Stored items:

....................

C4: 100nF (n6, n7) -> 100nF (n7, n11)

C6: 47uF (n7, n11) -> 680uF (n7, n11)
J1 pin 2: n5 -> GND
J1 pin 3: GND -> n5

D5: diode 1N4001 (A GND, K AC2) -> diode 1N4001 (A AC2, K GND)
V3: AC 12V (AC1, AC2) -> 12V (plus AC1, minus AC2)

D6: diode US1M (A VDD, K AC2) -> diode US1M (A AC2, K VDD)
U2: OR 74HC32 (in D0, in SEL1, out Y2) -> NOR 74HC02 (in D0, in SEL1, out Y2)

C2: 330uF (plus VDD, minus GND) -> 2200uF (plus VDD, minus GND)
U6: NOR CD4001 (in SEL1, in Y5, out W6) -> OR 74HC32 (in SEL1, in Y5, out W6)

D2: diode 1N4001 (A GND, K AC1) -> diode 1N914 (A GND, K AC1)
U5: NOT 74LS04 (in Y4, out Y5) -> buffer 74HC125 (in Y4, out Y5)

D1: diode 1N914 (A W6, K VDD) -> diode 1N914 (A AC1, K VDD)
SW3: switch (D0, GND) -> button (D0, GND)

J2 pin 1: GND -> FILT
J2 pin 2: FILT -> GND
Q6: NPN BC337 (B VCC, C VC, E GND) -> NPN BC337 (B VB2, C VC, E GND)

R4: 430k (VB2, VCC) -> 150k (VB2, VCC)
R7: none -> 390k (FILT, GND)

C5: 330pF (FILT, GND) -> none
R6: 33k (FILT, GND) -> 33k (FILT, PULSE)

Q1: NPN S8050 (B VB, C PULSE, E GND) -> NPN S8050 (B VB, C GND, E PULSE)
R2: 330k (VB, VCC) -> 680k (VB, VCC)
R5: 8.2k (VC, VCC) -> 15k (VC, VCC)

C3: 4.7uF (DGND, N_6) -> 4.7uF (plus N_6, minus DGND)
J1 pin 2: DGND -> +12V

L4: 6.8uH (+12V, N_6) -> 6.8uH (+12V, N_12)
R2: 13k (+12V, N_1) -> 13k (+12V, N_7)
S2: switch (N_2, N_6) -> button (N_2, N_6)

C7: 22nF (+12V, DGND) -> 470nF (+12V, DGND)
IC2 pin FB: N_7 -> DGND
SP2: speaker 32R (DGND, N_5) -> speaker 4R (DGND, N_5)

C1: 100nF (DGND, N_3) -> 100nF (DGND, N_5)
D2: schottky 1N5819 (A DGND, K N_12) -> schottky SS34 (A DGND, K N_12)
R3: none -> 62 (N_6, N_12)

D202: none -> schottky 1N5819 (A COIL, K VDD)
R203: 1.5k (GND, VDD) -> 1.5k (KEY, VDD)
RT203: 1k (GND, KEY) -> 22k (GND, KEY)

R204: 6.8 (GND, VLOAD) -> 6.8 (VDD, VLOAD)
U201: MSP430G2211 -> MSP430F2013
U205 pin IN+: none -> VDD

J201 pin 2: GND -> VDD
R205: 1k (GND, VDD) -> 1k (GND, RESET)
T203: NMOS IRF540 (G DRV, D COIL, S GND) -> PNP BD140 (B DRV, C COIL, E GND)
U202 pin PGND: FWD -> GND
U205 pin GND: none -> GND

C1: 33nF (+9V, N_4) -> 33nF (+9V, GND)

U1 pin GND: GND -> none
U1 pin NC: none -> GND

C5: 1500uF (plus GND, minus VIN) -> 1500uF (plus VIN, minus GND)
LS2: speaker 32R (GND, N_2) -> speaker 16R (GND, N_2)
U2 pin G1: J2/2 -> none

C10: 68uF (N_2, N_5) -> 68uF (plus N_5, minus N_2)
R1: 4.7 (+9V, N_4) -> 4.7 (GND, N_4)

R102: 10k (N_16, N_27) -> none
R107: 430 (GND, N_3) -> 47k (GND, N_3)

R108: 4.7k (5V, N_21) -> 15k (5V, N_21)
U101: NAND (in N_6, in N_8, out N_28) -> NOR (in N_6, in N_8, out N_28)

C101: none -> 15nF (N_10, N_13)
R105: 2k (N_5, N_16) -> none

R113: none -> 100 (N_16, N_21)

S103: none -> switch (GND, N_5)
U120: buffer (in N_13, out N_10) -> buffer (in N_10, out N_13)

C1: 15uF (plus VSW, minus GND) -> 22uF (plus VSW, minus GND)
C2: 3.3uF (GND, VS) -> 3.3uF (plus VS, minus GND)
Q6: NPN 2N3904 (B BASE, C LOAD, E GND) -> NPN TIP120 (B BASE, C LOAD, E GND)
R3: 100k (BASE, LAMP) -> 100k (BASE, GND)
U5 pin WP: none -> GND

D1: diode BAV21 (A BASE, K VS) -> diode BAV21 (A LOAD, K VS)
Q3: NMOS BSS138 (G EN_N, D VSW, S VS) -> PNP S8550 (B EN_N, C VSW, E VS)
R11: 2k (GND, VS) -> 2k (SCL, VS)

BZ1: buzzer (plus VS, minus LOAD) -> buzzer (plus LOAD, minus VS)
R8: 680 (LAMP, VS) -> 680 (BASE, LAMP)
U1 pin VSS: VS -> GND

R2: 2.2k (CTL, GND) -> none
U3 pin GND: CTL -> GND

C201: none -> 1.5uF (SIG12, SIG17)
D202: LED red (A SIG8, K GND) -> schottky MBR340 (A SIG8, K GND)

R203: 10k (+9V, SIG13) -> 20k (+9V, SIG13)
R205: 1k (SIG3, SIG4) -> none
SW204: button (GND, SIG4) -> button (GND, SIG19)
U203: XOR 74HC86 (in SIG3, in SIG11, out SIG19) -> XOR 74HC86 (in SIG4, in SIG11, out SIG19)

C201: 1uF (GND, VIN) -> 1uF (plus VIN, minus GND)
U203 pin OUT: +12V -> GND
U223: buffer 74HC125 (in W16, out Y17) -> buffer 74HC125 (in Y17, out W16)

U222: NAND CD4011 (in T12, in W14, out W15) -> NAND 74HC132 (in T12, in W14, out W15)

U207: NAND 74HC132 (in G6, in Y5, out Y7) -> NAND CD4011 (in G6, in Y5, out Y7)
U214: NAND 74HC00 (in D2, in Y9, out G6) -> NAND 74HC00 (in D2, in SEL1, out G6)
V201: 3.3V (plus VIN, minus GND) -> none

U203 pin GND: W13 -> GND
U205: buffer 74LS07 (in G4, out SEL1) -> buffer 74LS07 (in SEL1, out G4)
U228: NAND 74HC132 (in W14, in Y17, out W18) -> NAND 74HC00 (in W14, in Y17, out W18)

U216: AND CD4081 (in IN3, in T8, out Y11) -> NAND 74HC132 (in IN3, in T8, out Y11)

....................

WHAT NEEDS TO BE DONE:
Starting at the line above that holds "Q1: NPN S8050" and ending at the line that holds "R2: 13k (+12V, N_1) -> 13k (+12V, N_7)", transcribe each line exactly and include no other lines.

RESPONSE AREA:
Q1: NPN S8050 (B VB, C PULSE, E GND) -> NPN S8050 (B VB, C GND, E PULSE)
R2: 330k (VB, VCC) -> 680k (VB, VCC)
R5: 8.2k (VC, VCC) -> 15k (VC, VCC)

C3: 4.7uF (DGND, N_6) -> 4.7uF (plus N_6, minus DGND)
J1 pin 2: DGND -> +12V

L4: 6.8uH (+12V, N_6) -> 6.8uH (+12V, N_12)
R2: 13k (+12V, N_1) -> 13k (+12V, N_7)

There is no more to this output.